Task: With both ends included, repeat exactly the lines of the entries below from the one containing "moved | mesufozu" down to the one containing "90 degrees clockwise |", and no others.

Material for the task:

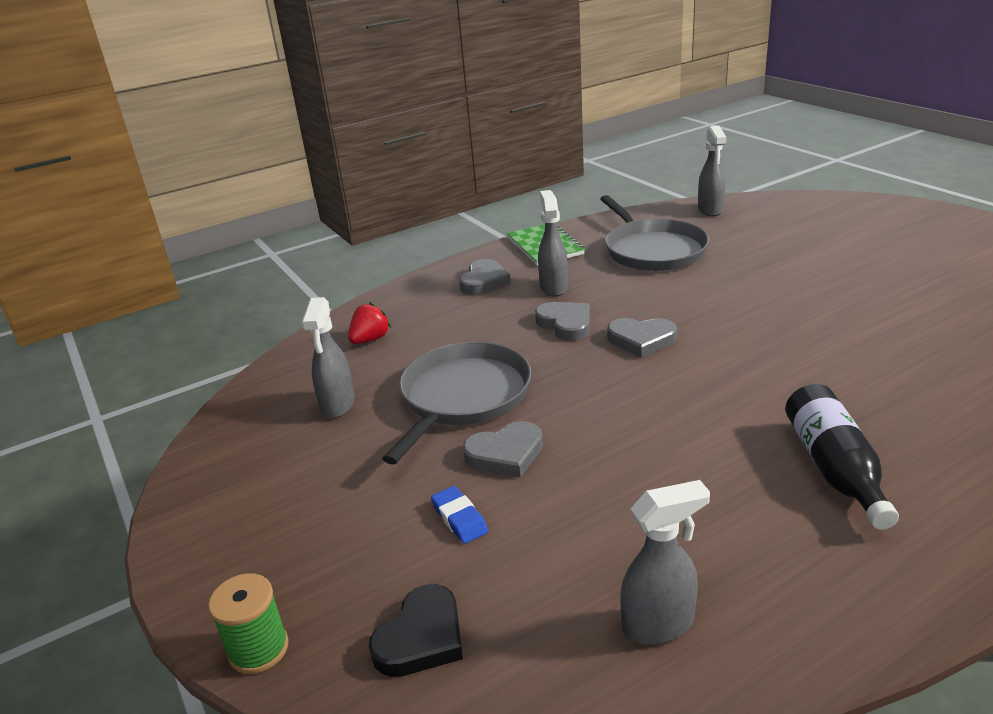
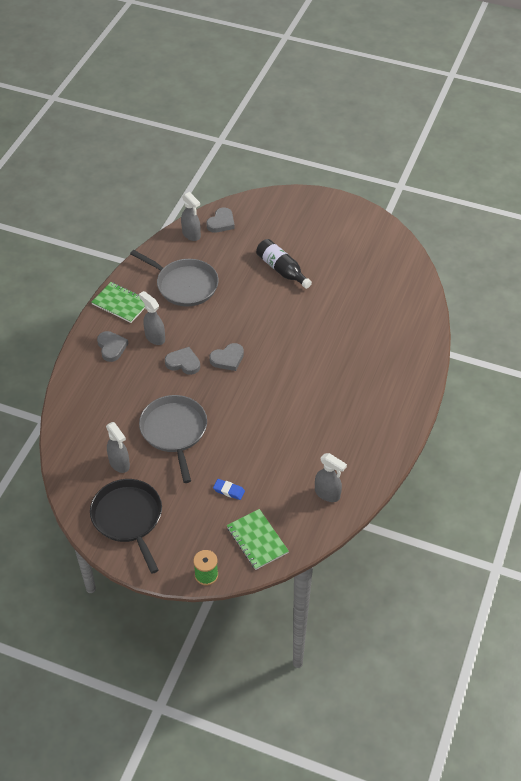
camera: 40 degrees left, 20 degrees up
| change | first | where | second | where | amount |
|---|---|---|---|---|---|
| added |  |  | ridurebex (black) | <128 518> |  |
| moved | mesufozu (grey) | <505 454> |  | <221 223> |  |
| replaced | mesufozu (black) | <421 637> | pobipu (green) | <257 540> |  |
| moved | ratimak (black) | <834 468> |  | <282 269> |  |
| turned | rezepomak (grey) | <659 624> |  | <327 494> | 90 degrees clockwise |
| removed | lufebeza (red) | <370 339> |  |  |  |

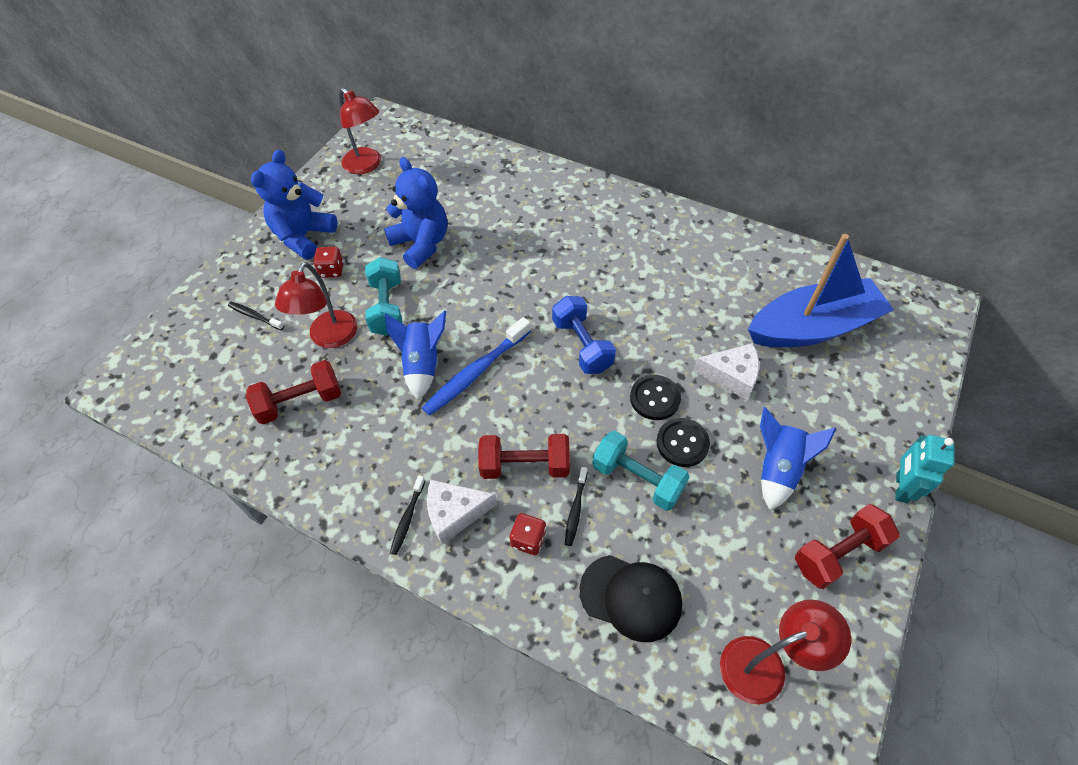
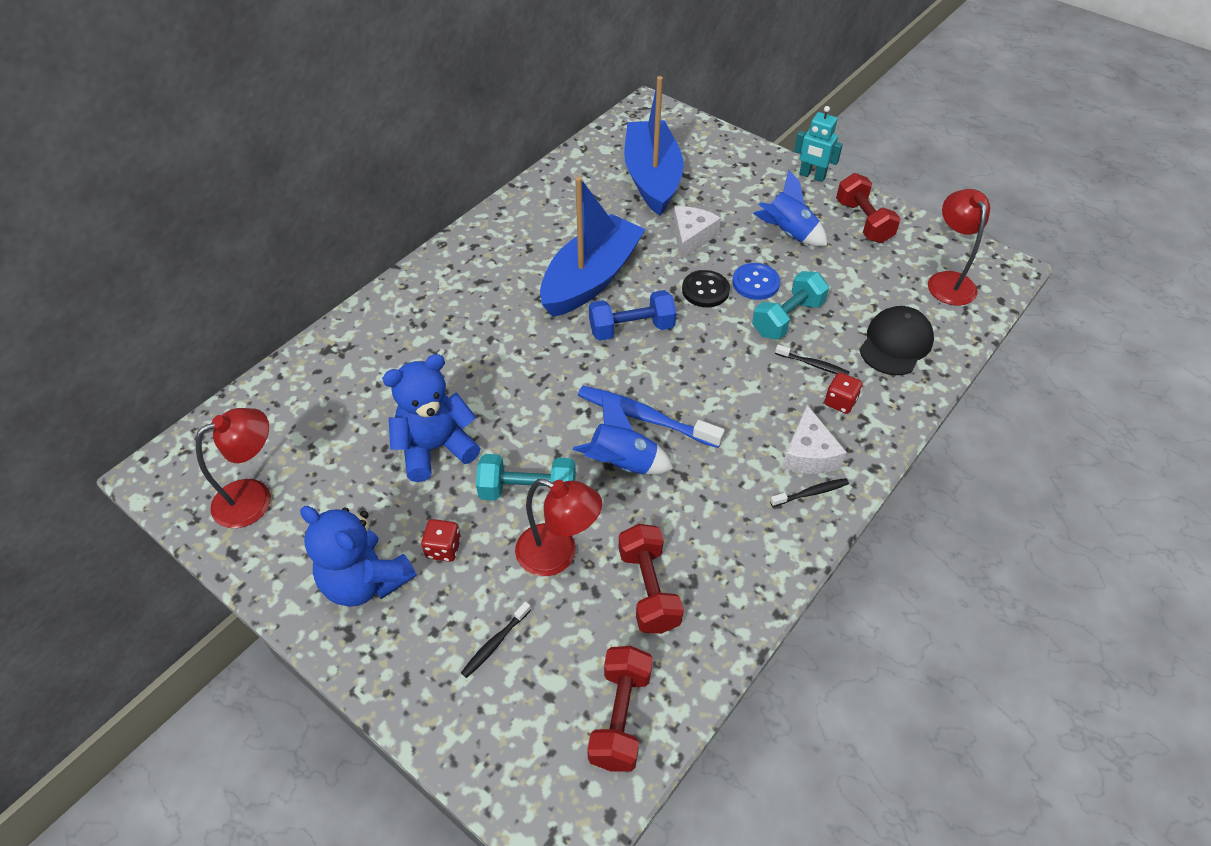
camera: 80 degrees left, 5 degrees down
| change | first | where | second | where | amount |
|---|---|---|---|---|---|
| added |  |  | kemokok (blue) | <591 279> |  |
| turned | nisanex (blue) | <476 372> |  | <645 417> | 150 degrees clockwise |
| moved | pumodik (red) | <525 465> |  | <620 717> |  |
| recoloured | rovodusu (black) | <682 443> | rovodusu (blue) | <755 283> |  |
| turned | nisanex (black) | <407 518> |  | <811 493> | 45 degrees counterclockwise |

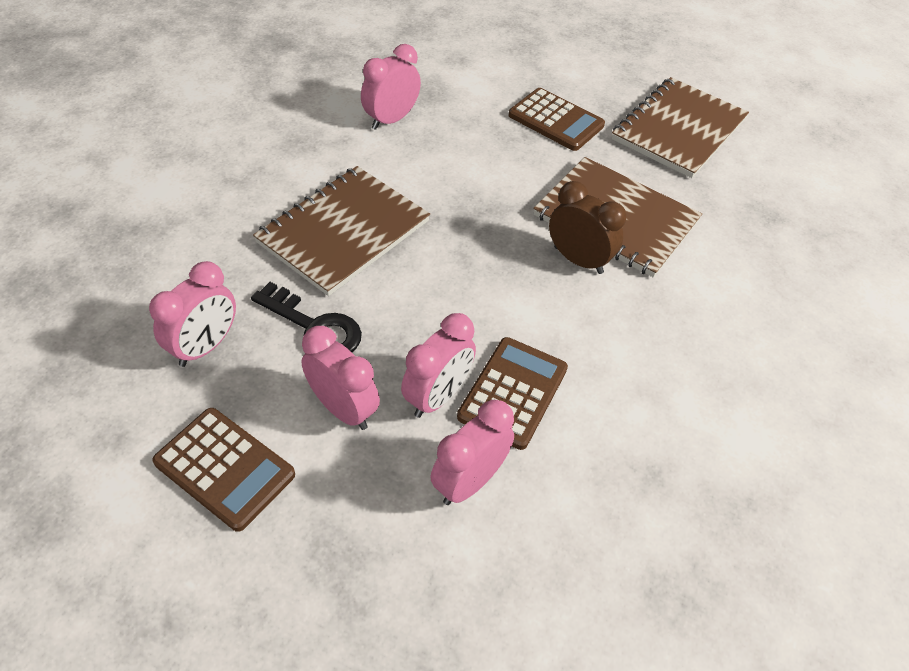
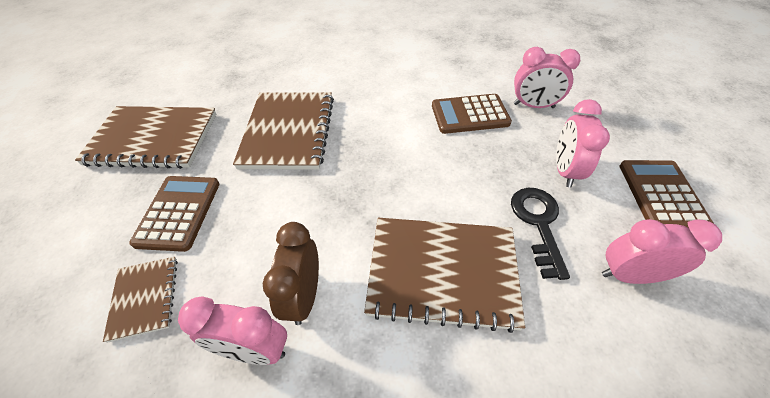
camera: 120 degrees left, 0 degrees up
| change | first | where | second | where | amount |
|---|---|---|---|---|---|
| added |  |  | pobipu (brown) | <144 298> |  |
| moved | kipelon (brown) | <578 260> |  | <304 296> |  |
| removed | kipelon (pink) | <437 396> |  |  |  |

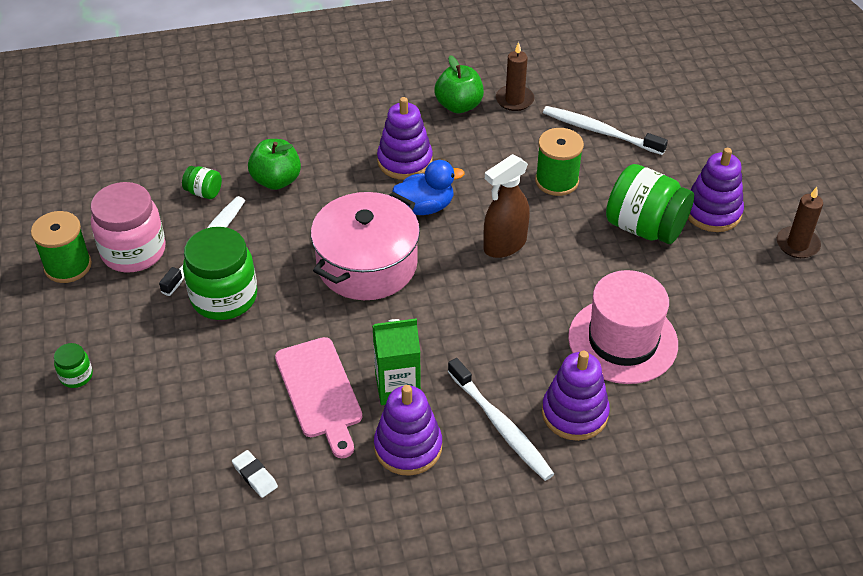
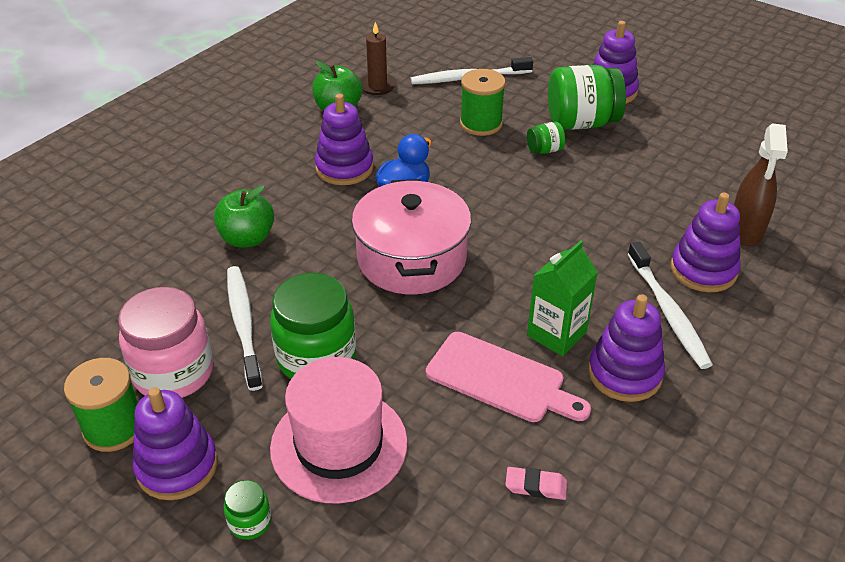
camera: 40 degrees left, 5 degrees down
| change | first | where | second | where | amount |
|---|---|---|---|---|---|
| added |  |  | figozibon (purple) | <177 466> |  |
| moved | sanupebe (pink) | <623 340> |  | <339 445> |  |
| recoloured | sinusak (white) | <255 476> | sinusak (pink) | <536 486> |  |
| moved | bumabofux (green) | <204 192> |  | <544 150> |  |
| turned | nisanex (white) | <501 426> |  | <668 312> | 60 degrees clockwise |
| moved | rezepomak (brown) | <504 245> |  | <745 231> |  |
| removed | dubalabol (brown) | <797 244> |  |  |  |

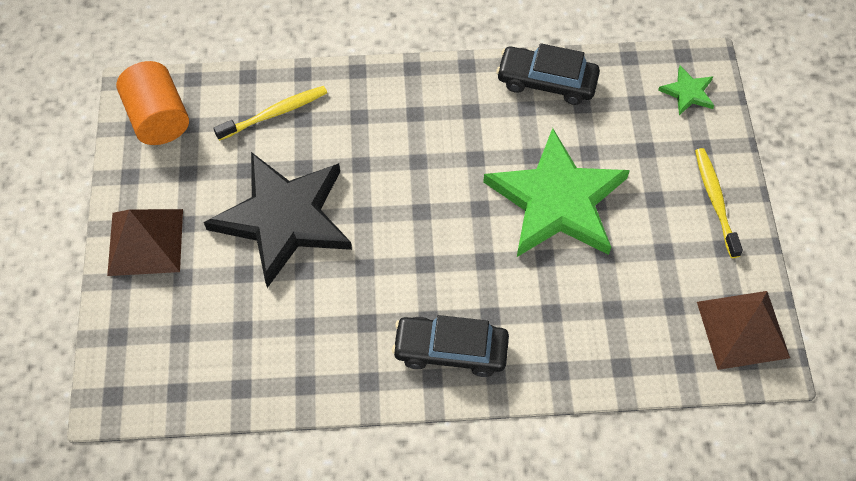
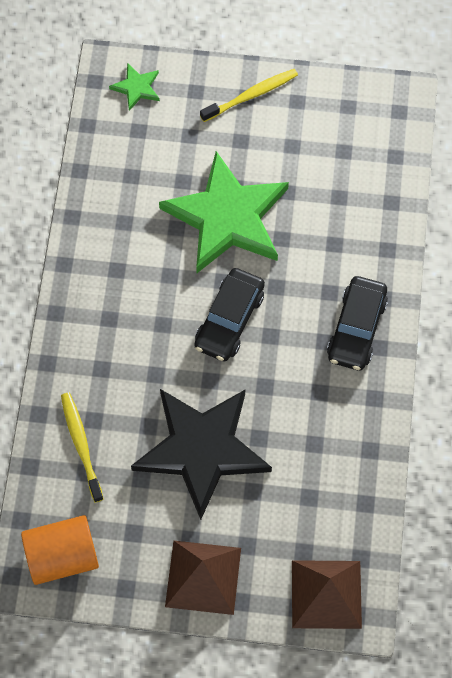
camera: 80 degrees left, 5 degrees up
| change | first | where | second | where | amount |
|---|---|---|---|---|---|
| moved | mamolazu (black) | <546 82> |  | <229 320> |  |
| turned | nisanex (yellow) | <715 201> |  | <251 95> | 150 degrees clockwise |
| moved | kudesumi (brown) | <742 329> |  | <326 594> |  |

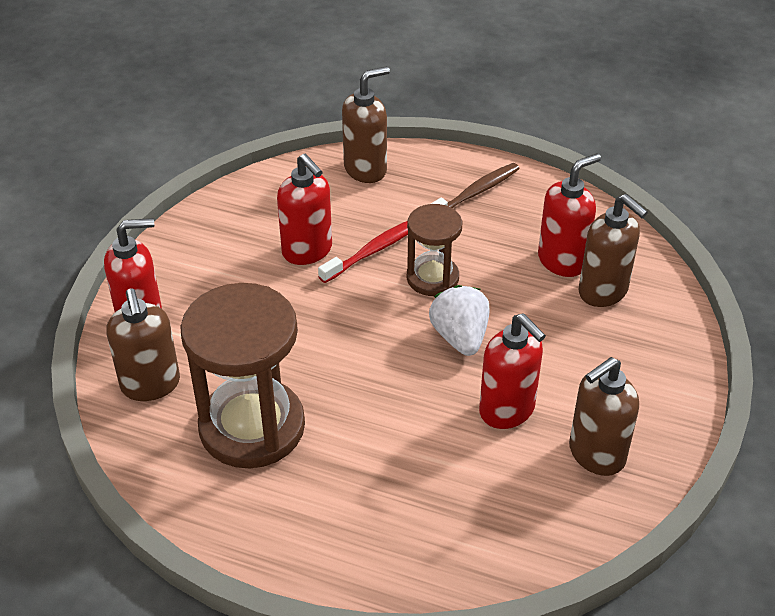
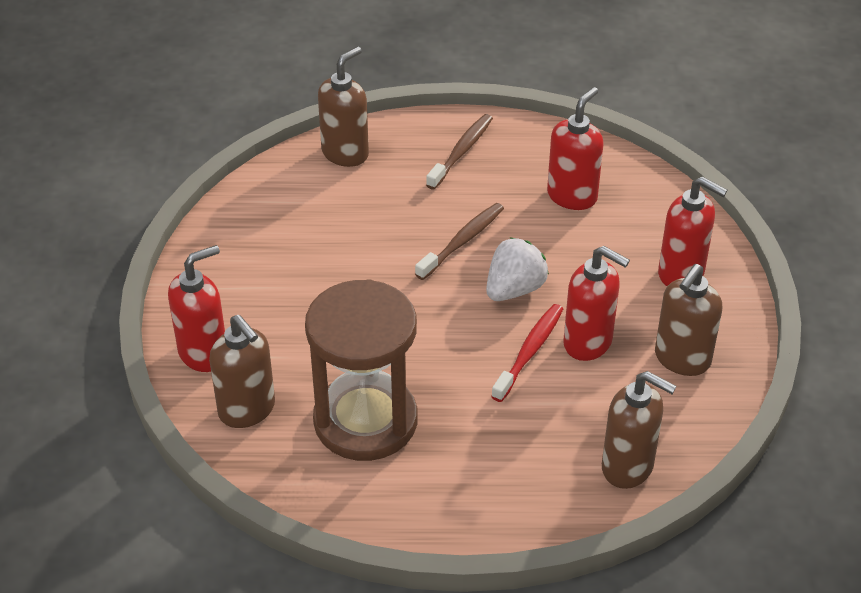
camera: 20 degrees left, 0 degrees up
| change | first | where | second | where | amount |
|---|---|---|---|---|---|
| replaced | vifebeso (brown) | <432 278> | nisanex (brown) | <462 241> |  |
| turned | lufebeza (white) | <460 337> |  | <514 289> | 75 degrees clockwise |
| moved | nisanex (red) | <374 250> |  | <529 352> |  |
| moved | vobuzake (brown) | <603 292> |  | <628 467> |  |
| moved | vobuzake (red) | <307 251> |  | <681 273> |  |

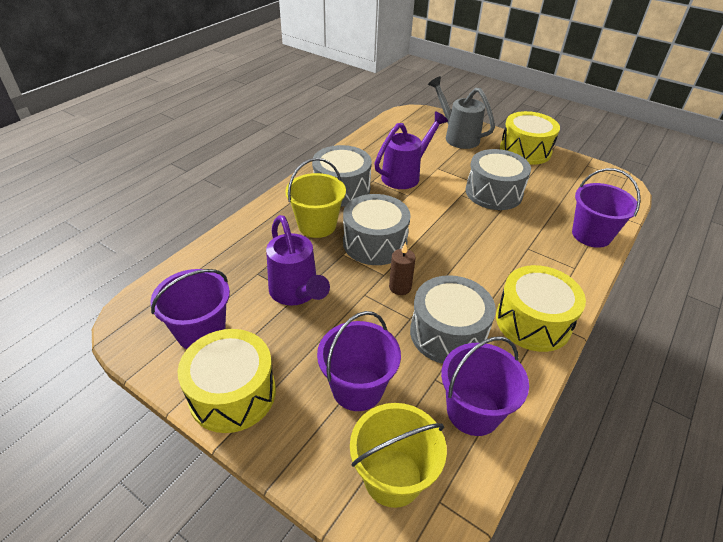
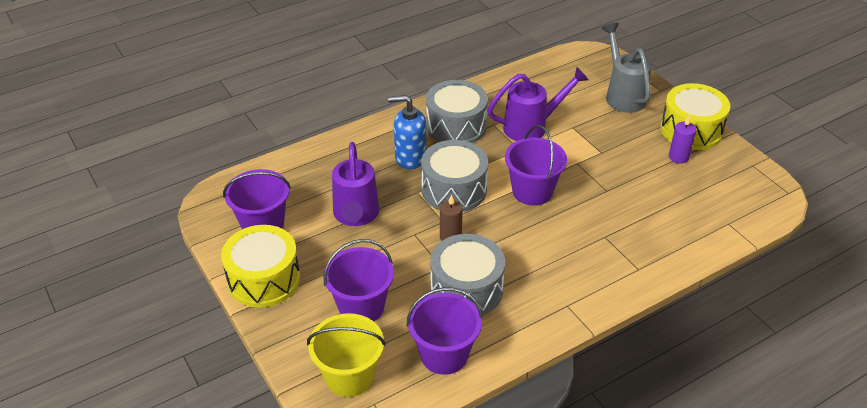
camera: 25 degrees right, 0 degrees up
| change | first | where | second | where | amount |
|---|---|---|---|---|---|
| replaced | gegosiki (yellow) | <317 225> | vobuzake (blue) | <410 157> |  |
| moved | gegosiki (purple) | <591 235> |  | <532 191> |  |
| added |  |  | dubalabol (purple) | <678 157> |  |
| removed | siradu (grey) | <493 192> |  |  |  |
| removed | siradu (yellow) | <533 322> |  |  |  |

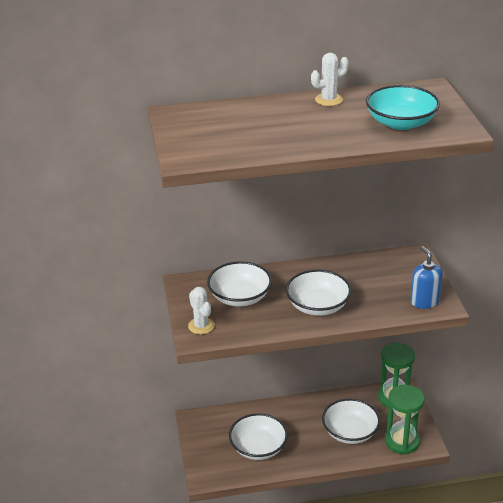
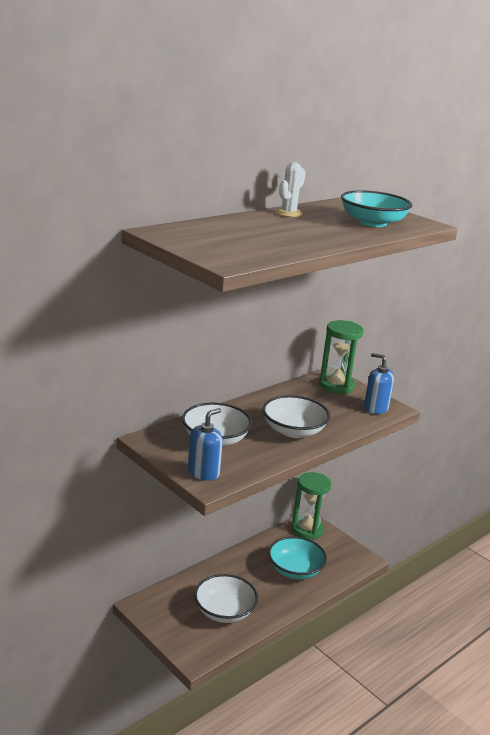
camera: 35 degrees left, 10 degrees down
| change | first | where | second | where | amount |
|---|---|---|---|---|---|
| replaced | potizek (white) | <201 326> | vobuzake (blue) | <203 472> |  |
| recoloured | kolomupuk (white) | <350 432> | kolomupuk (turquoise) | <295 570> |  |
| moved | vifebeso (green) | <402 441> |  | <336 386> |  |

Answer section:
| moved | mesufozu (grey) | <505 454> |  | <221 223> |  |
| replaced | mesufozu (black) | <421 637> | pobipu (green) | <257 540> |  |
| moved | ratimak (black) | <834 468> |  | <282 269> |  |
| turned | rezepomak (grey) | <659 624> |  | <327 494> | 90 degrees clockwise |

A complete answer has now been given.